Instruction for the entries that follow: retype exactly the lines from the line with "C9: 6.8nF (0V, AOUT) -> 6.8nF (0V, CV)" to the line with "U3: SFH615 -> TLP281", both included, and omit all others.

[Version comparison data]
^^^^^^^^^^^^^^^^
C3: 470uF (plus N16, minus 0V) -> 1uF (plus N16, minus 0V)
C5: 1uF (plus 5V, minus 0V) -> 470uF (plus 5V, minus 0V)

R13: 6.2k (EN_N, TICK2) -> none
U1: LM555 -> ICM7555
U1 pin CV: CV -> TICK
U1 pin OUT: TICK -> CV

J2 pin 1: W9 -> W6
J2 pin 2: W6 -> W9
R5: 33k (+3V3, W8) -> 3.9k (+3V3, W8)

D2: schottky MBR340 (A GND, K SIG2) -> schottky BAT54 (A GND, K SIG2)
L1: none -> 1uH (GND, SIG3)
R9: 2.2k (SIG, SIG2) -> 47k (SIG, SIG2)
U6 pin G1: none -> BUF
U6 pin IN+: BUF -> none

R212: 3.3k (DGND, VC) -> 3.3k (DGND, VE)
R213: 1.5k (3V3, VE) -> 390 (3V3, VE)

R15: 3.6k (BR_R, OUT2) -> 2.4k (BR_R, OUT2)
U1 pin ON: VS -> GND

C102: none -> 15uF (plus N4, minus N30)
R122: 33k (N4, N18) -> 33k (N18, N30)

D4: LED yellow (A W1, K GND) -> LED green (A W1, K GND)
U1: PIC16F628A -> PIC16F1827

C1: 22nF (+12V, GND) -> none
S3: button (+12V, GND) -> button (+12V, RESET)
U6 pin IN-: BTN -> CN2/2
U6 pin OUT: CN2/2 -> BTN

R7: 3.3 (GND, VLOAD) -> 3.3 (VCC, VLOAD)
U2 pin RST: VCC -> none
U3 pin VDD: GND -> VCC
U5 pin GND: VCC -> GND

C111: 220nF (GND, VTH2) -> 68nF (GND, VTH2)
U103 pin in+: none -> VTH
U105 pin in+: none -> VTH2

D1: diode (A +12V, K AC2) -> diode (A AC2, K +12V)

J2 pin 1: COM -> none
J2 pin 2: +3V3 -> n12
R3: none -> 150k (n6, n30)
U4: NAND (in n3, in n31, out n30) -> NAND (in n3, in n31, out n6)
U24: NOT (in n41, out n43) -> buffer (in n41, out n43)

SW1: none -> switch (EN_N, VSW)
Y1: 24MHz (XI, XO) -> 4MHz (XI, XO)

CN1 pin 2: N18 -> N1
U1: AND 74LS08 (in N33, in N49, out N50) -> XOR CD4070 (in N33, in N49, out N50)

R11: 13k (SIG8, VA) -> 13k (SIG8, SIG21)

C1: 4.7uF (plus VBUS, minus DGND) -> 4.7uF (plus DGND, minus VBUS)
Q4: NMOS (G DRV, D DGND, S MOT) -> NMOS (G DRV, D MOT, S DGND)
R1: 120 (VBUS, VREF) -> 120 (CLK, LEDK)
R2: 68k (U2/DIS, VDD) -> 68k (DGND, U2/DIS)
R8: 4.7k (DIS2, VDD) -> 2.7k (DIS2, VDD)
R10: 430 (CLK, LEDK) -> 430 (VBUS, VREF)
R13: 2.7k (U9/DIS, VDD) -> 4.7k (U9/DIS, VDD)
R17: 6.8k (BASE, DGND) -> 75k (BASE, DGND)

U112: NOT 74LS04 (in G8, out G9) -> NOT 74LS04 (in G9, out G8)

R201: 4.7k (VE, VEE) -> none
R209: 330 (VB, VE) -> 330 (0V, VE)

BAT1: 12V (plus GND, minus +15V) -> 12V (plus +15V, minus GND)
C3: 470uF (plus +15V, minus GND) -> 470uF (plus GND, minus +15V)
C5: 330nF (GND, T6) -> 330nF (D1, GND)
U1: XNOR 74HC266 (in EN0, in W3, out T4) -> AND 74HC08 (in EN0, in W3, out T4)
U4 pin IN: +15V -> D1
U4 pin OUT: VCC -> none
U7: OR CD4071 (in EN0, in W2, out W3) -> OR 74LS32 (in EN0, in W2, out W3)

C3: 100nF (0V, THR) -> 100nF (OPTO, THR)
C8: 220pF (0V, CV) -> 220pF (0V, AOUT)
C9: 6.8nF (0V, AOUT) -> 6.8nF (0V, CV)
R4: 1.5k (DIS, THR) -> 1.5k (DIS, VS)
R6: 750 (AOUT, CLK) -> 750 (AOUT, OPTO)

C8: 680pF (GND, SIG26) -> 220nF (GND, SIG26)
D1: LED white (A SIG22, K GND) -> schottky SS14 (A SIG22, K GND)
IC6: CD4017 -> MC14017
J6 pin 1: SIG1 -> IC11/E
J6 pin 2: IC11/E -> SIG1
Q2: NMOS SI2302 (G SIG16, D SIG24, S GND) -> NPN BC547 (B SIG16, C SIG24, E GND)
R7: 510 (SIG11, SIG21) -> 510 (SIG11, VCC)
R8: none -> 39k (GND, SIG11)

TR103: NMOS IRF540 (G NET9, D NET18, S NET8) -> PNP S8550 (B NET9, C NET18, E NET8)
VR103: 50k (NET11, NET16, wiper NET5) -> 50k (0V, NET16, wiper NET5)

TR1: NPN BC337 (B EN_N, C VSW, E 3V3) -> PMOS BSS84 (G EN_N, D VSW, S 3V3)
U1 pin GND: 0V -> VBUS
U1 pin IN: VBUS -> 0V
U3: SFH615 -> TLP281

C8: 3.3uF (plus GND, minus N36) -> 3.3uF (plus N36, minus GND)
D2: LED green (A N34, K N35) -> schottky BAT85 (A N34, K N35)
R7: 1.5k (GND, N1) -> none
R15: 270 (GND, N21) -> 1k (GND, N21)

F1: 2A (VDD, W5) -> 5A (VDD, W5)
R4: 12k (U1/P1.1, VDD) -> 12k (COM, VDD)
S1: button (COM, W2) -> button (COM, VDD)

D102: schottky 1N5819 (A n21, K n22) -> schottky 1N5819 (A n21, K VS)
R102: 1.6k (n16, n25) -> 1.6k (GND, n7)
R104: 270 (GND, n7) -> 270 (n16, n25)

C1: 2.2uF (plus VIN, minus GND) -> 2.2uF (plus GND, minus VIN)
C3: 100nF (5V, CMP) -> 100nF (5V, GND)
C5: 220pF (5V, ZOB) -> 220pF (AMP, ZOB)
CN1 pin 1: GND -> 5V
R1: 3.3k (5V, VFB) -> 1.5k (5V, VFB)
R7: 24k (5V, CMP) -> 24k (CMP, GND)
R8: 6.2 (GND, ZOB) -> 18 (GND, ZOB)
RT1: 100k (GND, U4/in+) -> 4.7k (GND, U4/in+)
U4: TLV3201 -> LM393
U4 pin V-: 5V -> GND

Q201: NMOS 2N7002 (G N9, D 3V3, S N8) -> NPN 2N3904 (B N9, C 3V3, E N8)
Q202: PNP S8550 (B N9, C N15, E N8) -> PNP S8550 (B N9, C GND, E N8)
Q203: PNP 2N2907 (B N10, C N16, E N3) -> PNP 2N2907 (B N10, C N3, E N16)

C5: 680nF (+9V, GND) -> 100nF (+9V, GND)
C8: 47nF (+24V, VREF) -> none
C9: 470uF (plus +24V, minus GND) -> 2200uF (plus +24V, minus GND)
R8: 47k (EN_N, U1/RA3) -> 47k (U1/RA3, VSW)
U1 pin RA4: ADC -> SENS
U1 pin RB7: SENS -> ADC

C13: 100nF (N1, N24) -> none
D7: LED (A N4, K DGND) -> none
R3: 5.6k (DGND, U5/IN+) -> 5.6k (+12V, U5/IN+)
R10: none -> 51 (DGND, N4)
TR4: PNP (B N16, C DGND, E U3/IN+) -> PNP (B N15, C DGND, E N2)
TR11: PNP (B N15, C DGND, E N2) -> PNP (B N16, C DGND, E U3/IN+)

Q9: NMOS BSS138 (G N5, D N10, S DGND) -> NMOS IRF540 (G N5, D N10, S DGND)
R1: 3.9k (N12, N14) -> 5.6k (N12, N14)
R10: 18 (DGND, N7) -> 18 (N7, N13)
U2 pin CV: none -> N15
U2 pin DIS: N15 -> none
^^^^^^^^^^^^^^^^
→ **Expected answer**:
C9: 6.8nF (0V, AOUT) -> 6.8nF (0V, CV)
R4: 1.5k (DIS, THR) -> 1.5k (DIS, VS)
R6: 750 (AOUT, CLK) -> 750 (AOUT, OPTO)

C8: 680pF (GND, SIG26) -> 220nF (GND, SIG26)
D1: LED white (A SIG22, K GND) -> schottky SS14 (A SIG22, K GND)
IC6: CD4017 -> MC14017
J6 pin 1: SIG1 -> IC11/E
J6 pin 2: IC11/E -> SIG1
Q2: NMOS SI2302 (G SIG16, D SIG24, S GND) -> NPN BC547 (B SIG16, C SIG24, E GND)
R7: 510 (SIG11, SIG21) -> 510 (SIG11, VCC)
R8: none -> 39k (GND, SIG11)

TR103: NMOS IRF540 (G NET9, D NET18, S NET8) -> PNP S8550 (B NET9, C NET18, E NET8)
VR103: 50k (NET11, NET16, wiper NET5) -> 50k (0V, NET16, wiper NET5)

TR1: NPN BC337 (B EN_N, C VSW, E 3V3) -> PMOS BSS84 (G EN_N, D VSW, S 3V3)
U1 pin GND: 0V -> VBUS
U1 pin IN: VBUS -> 0V
U3: SFH615 -> TLP281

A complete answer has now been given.